**Exercise**:
Excluding images, repeat the data exactly as given.

**Given information**:
====
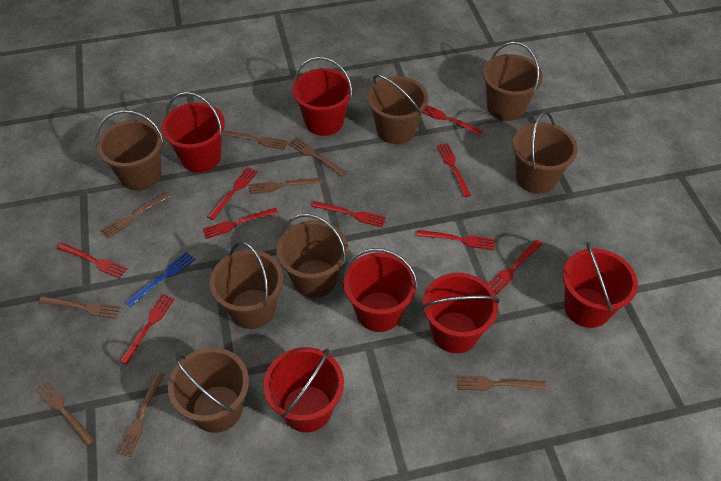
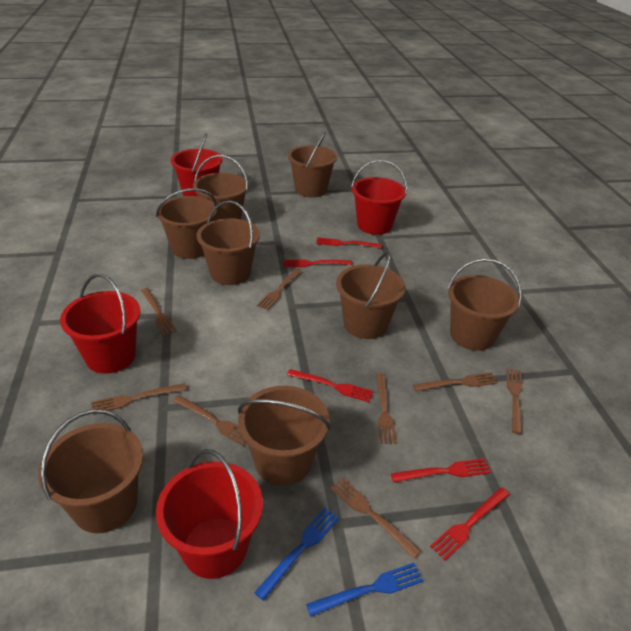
blue fork: 1 -> 2
brown bucket: 7 -> 8
red bucket: 6 -> 4
red fork: 9 -> 5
====
**Solution to this problem**:
blue fork: 1 -> 2
brown bucket: 7 -> 8
red bucket: 6 -> 4
red fork: 9 -> 5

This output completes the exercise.